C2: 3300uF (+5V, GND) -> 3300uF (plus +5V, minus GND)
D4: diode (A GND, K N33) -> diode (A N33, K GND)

- - -

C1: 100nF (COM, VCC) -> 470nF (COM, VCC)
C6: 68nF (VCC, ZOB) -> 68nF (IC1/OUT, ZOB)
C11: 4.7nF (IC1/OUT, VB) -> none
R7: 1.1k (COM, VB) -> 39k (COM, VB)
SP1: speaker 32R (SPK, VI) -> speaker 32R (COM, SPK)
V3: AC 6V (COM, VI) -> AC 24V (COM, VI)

- - -

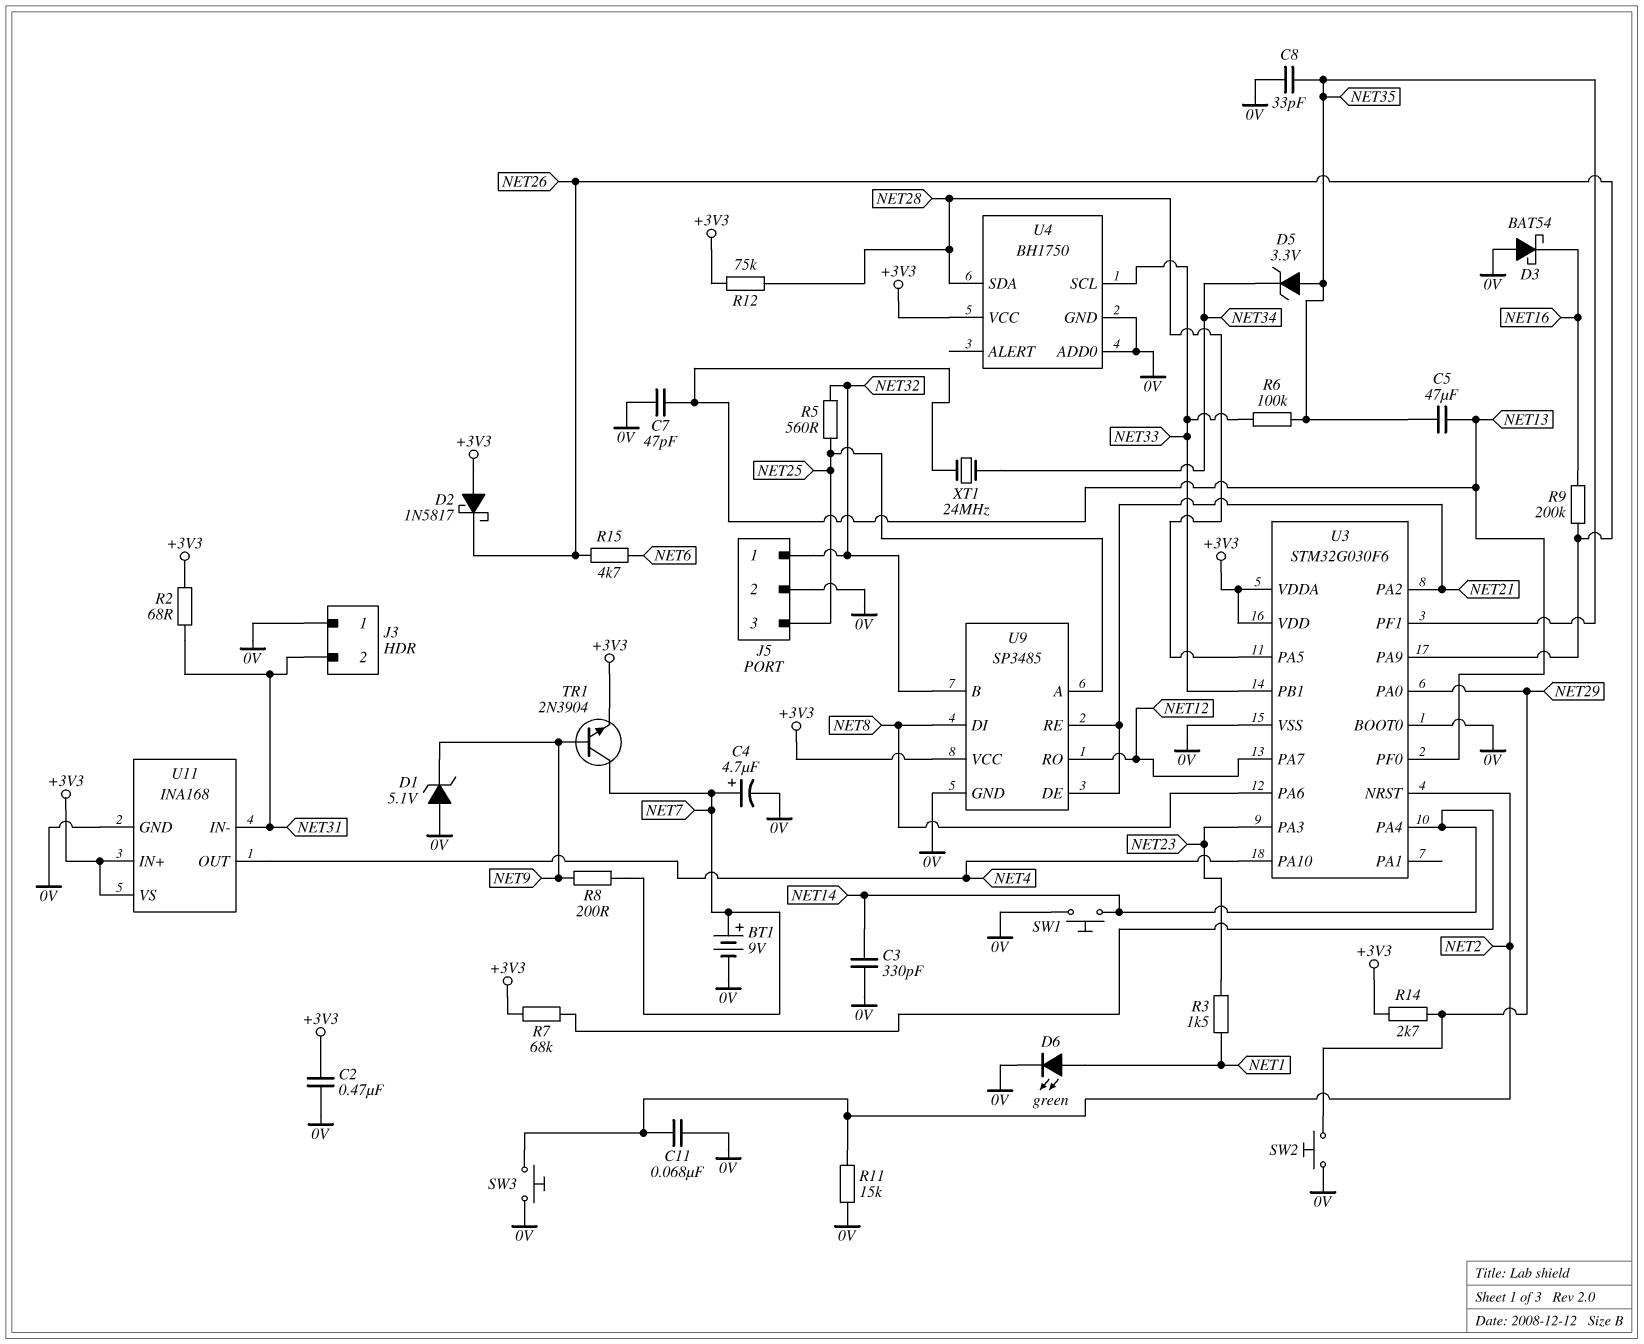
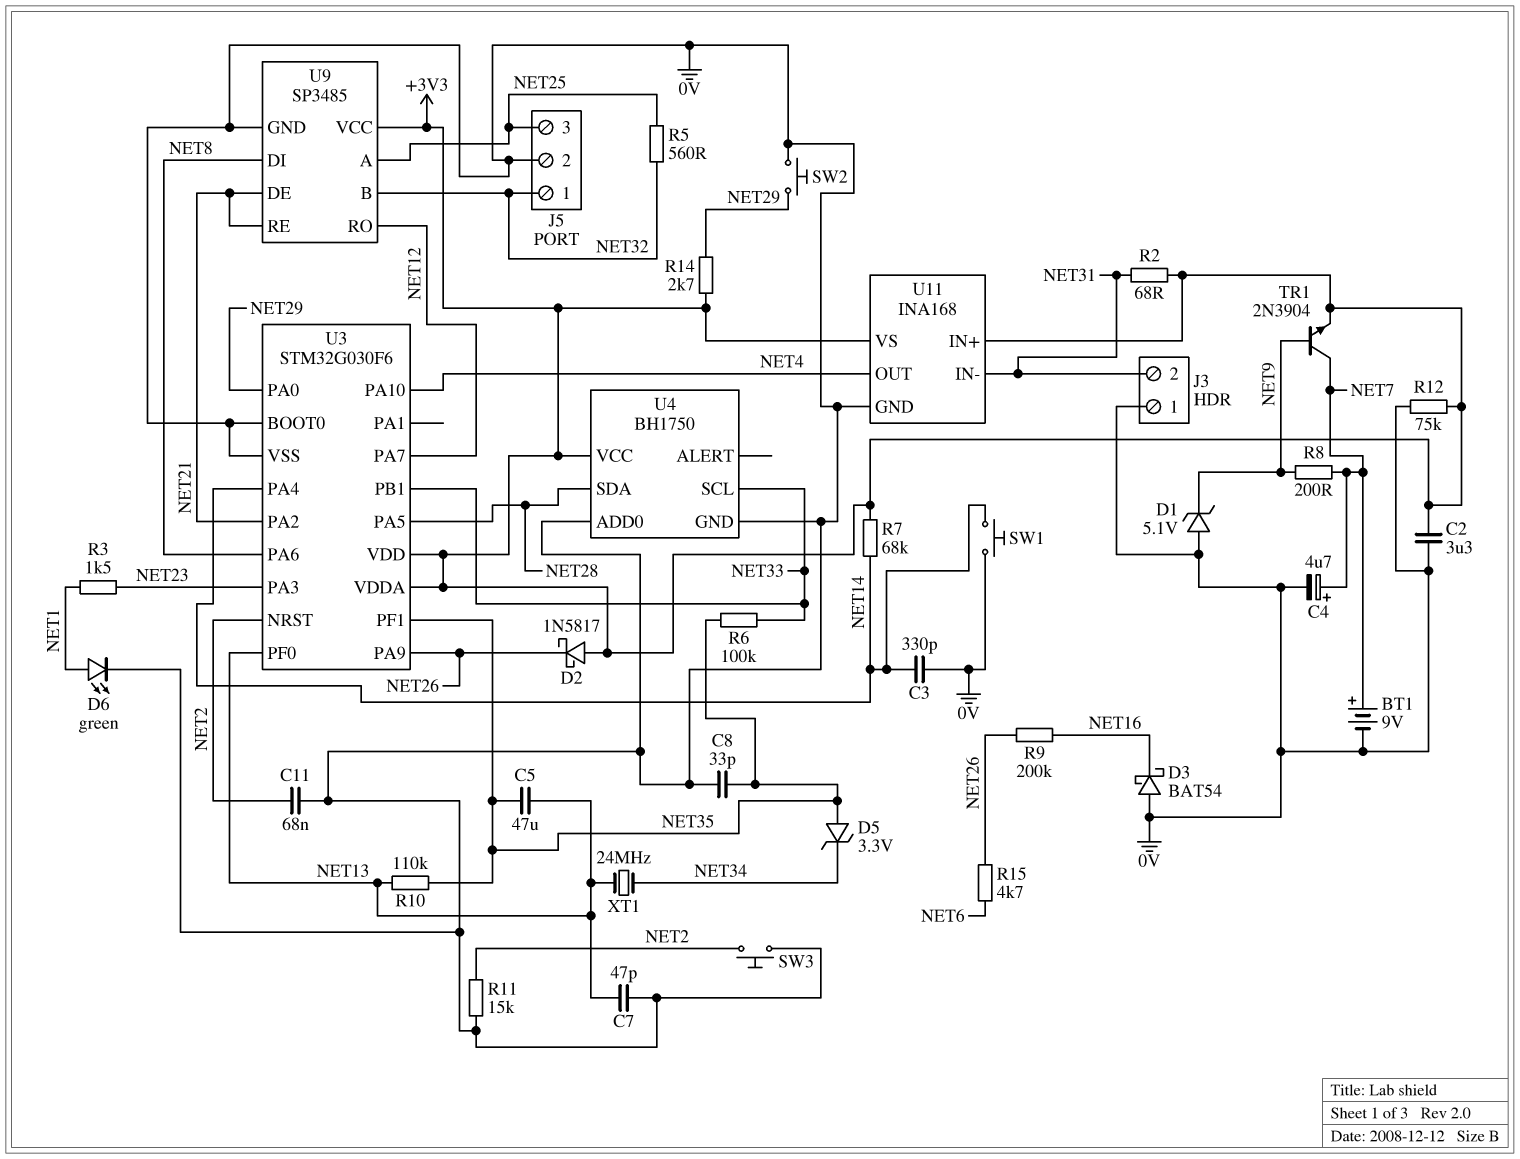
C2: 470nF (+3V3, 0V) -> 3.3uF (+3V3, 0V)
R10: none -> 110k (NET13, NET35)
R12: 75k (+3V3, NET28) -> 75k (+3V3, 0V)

- - -

• [Exercise goal]:
Exactly the lines above from the one with "C2: 3300uF (+5V, GND)" to the one with "D4: diode (A", both included, are to be quoted; leave the rest out.

• [Exercise output]:
C2: 3300uF (+5V, GND) -> 3300uF (plus +5V, minus GND)
D4: diode (A GND, K N33) -> diode (A N33, K GND)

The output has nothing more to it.